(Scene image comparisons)
+++

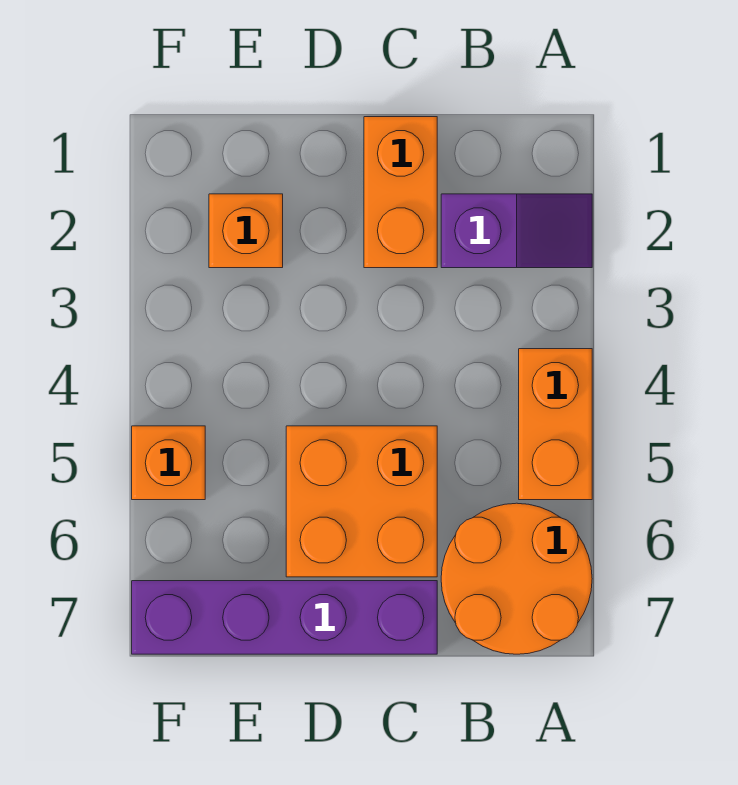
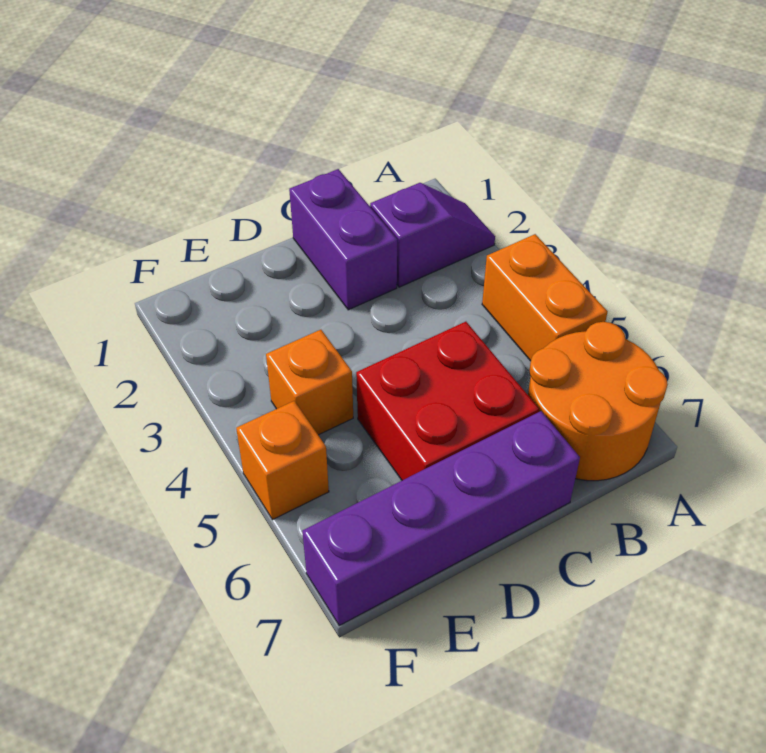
orange brick C1:C2 level 1 -> purple brick C1:C2 level 1
orange brick C5:D6 level 1 -> red brick C5:D6 level 1
orange brick E2 level 1 -> orange brick E4 level 1

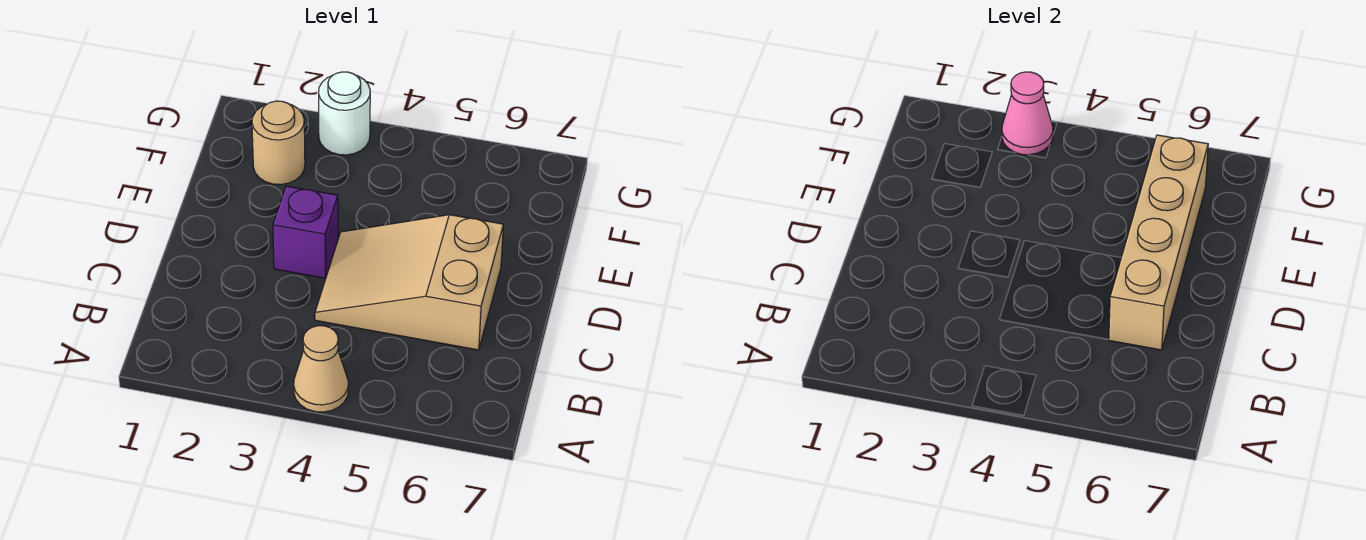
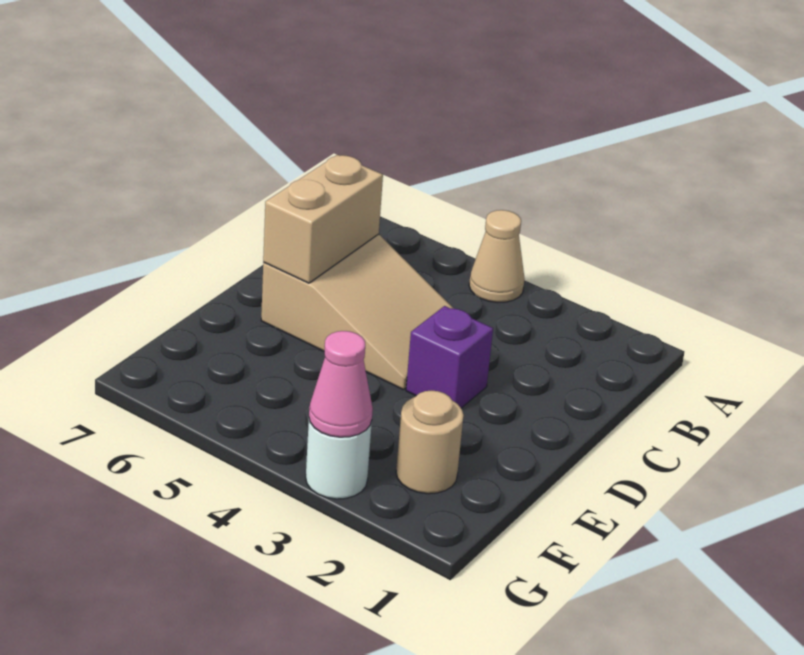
tan brick C6:F6 level 2 -> tan brick C6:D6 level 2

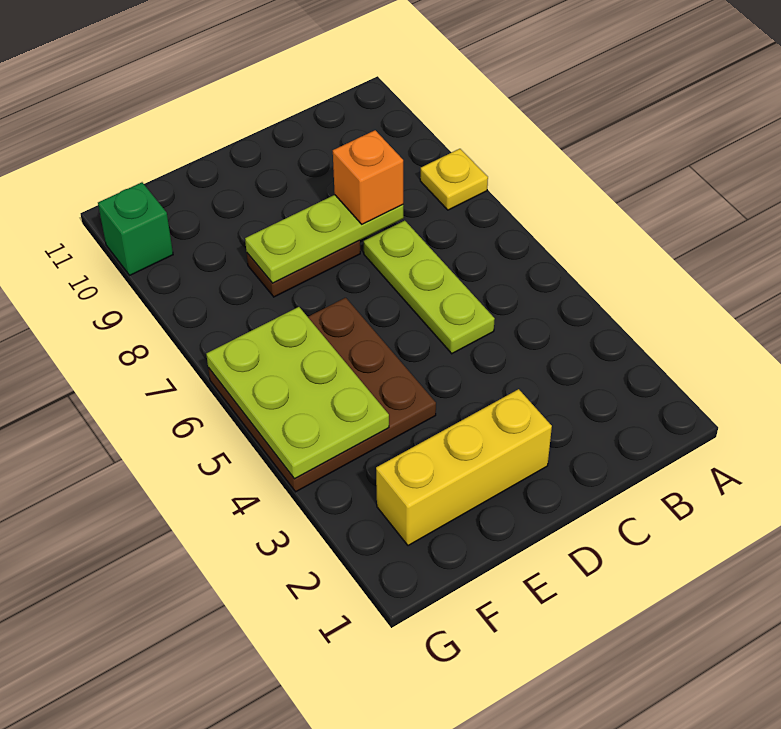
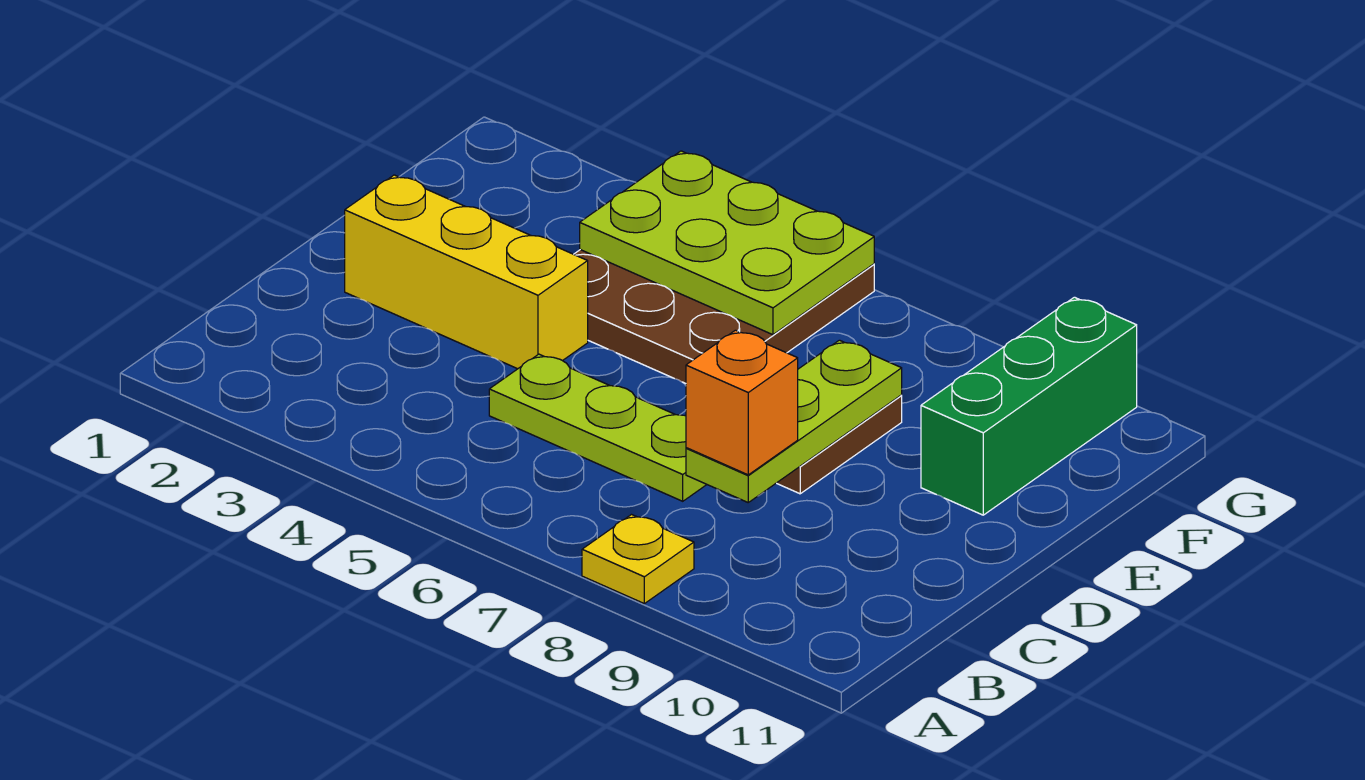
yellow brick D2:F2 level 1 -> yellow brick D2:D4 level 1
green brick G10 level 1 -> green brick E10:G10 level 1

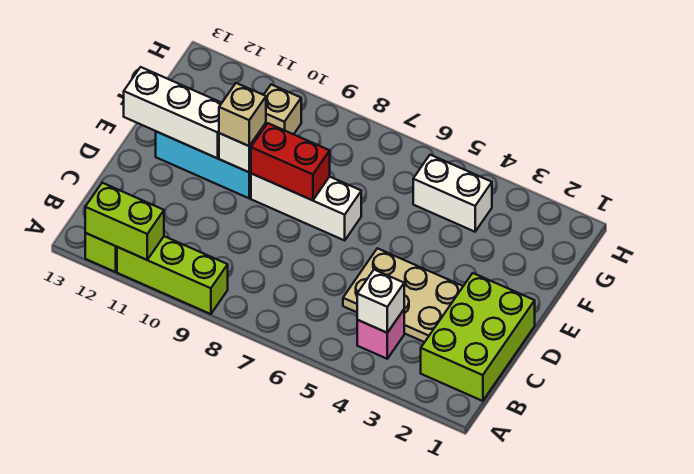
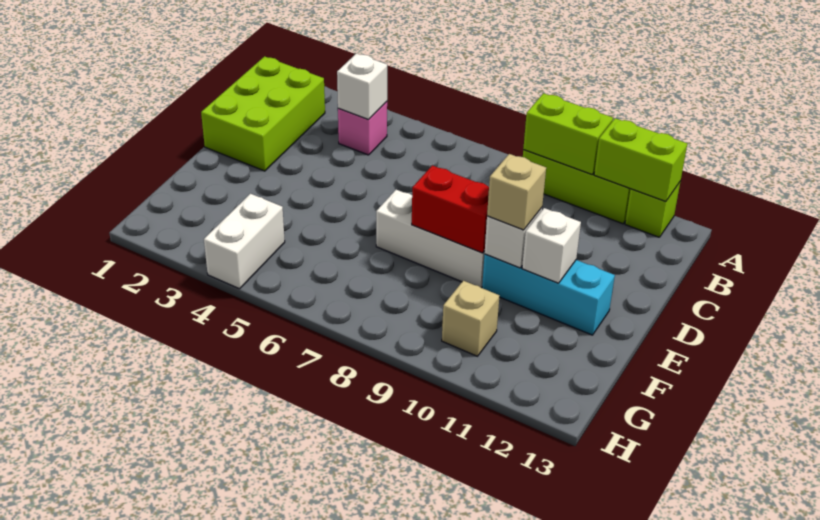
none -> lime brick A9:A10 level 2
tan plate C3:D5 level 1 -> none
white brick E11:E13 level 2 -> white brick E11 level 2
white brick G4:G5 level 1 -> white brick G4:H4 level 1

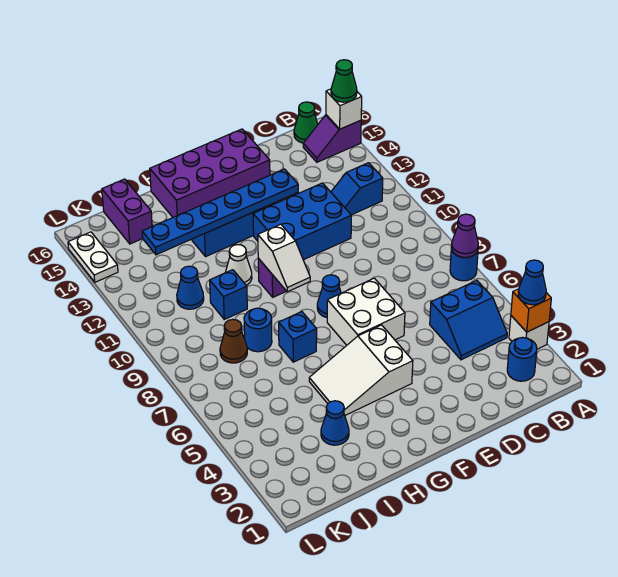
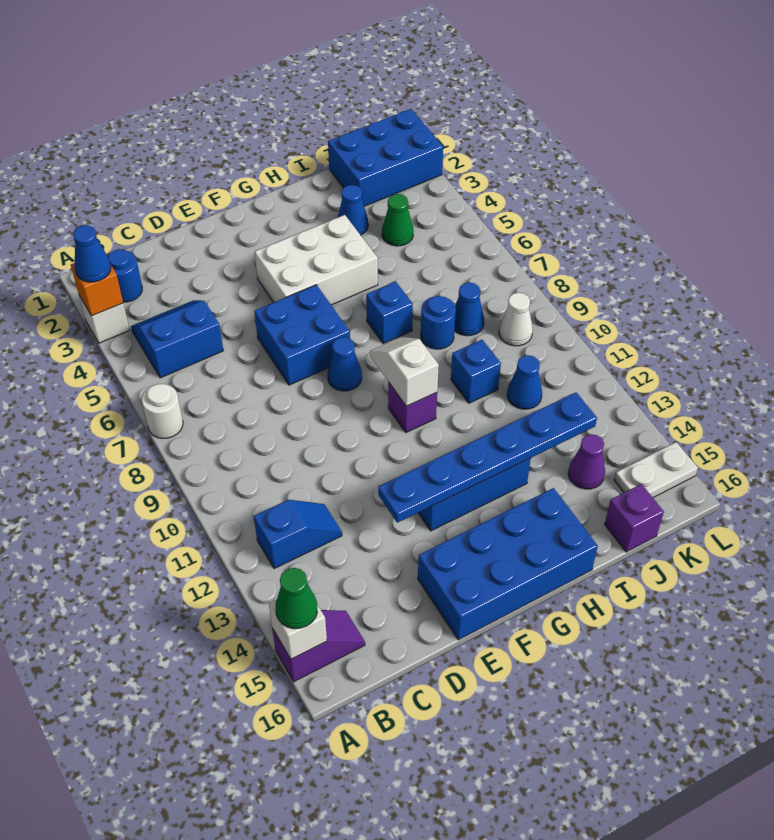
blue round brick A7 level 1 -> white round brick A7 level 1
purple cone A7 level 2 -> purple cone J14 level 1
green cone B16 level 1 -> green cone J4 level 1
blue brick D11:F12 level 1 -> blue brick J1:L2 level 1
white brick E6:F7 level 1 -> blue brick E6:F7 level 1
purple brick E15:H16 level 1 -> blue brick E15:H16 level 1
white slope F4:H5 level 1 top F -> white brick F4:H5 level 1
white cone H11 level 1 -> white cone K9 level 1
brown cone J8 level 1 -> blue cone J8 level 1
purple brick J15:J16 level 1 -> purple brick J16 level 1
white plate L14:L15 level 1 -> white plate K15:L15 level 1

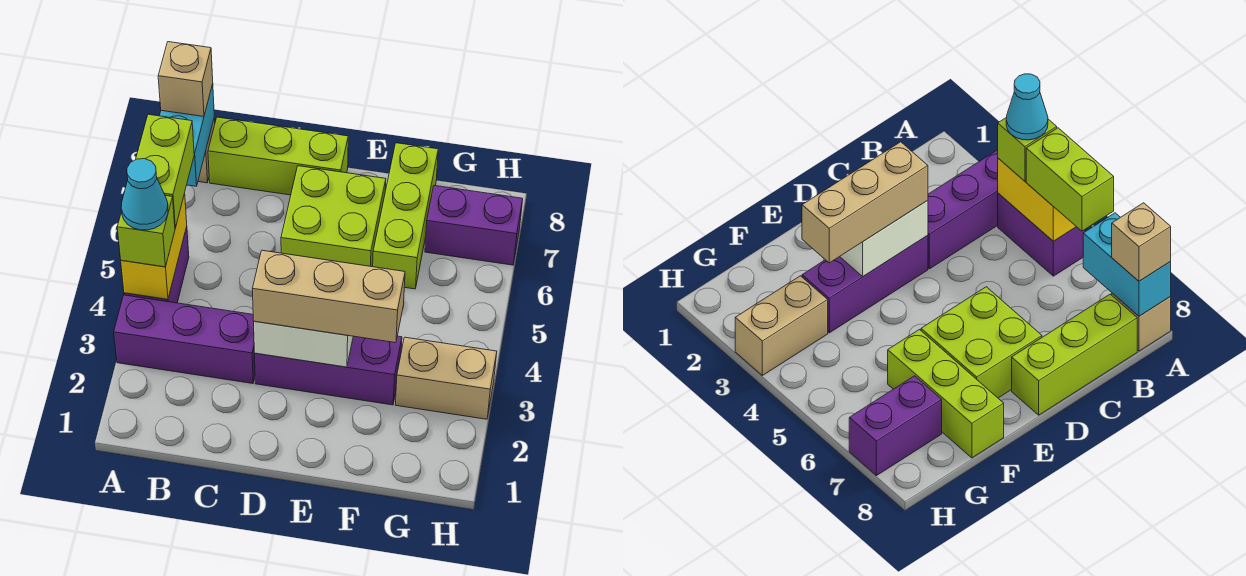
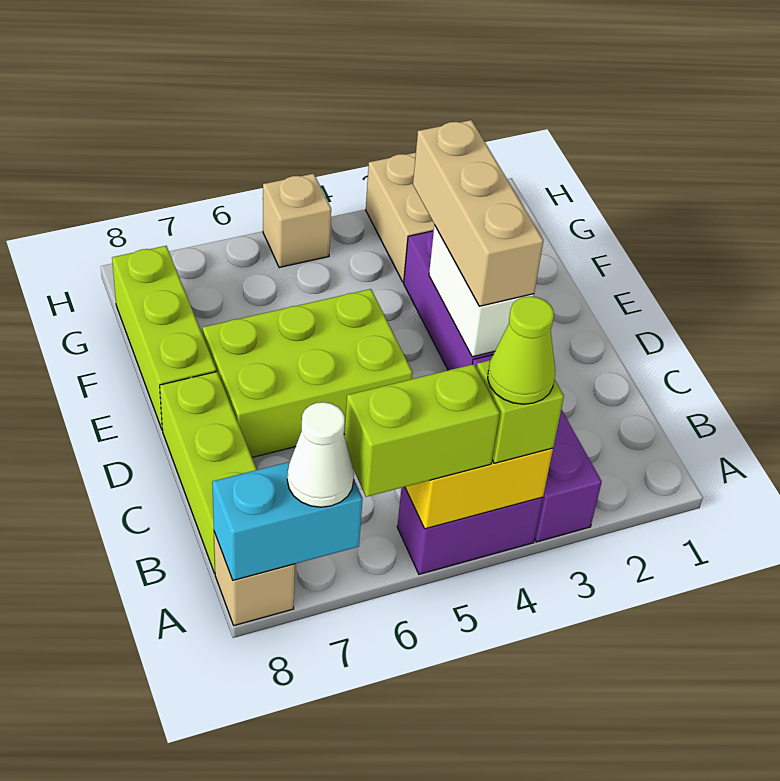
cyan cone A4 level 4 -> lime cone A4 level 4
none -> white cone A7 level 3
tan brick A8 level 3 -> tan brick H5 level 1
lime brick D6:E7 level 1 -> lime brick D5:E7 level 1
lime brick F6:F8 level 1 -> lime brick E8:G8 level 1
purple brick G7:H7 level 1 -> none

+++

**The problem**: Report every line in the data that holds "green", copying each one.

**Result for this exercise**:
green brick G10 level 1 -> green brick E10:G10 level 1
green cone B16 level 1 -> green cone J4 level 1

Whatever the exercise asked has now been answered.